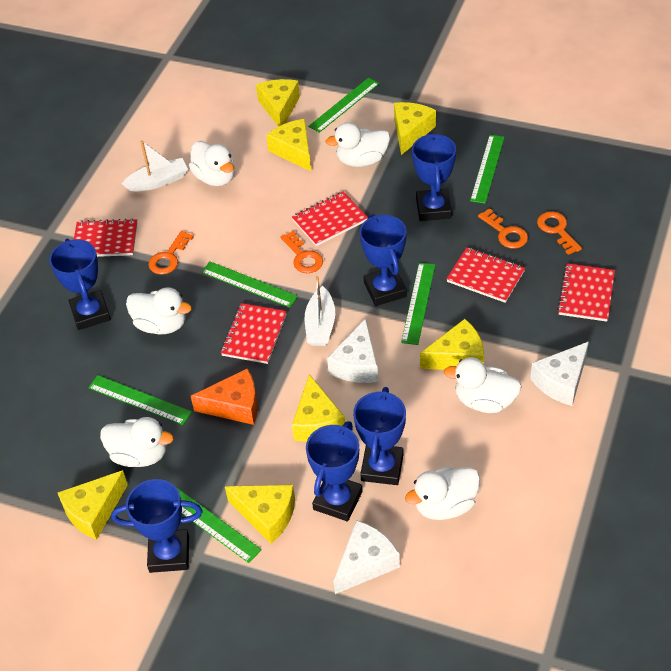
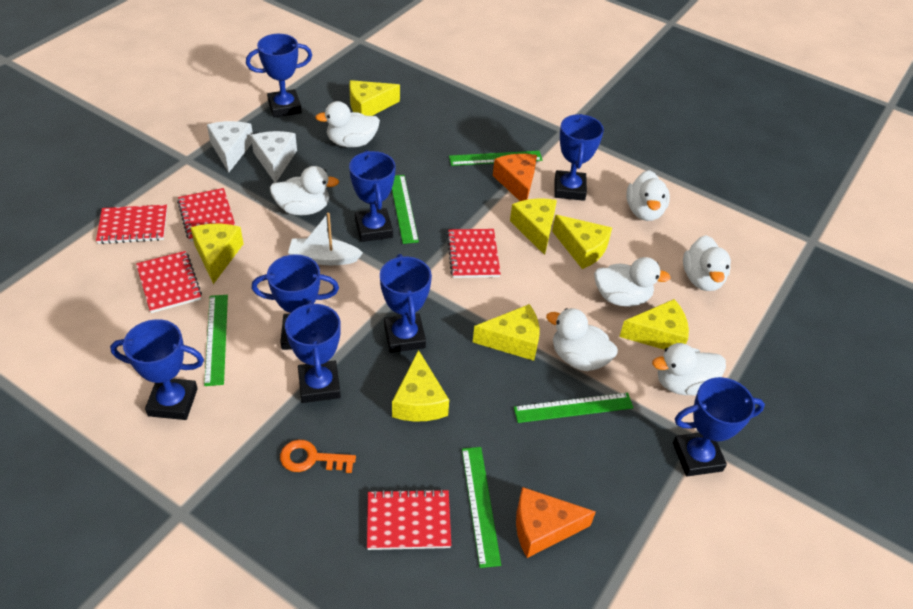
blue trophy: [49,239,111,330] [111,479,203,573] [306,421,363,521] [353,387,406,485] [360,214,407,306] [412,133,456,221] = 6 -> [110,319,204,420] [246,34,312,117] [252,254,339,350] [285,300,341,403] [349,150,396,242] [380,254,432,353] [554,114,604,201] [673,377,765,477] = 8
green ruler: [88,375,192,425] [175,486,262,563] [201,262,298,308] [308,78,379,133] [401,263,435,345] [470,135,504,204] = 6 -> [204,295,228,386] [392,175,419,244] [449,151,542,166] [462,447,501,568] [514,393,633,423] = 5
orange cheese: [191,368,258,425] = 1 -> [493,154,537,201] [516,487,596,558] = 2
orange key: [149,231,194,275] [281,230,323,273] [478,208,528,249] [537,211,582,255] = 4 -> [280,440,356,473] = 1
white boat: [122,140,188,191] [305,276,335,346] = 2 -> [288,212,363,265] = 1
white cheese: [327,318,378,383] [333,520,400,594] [530,342,589,406] = 3 -> [207,121,253,173] [251,131,297,183] = 2
white duck: [100,417,173,467] [126,287,192,334] [189,141,235,186] [326,122,390,167] [405,466,480,520] [444,357,522,413] = 6 -> [270,166,339,215] [315,101,380,147] [546,308,618,371] [594,257,671,307] [626,170,670,221] [652,343,726,396] [683,235,731,291] = 7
------------
Count all lines of the data that include "orange". The answer is the number alone.

• [Answer]: 2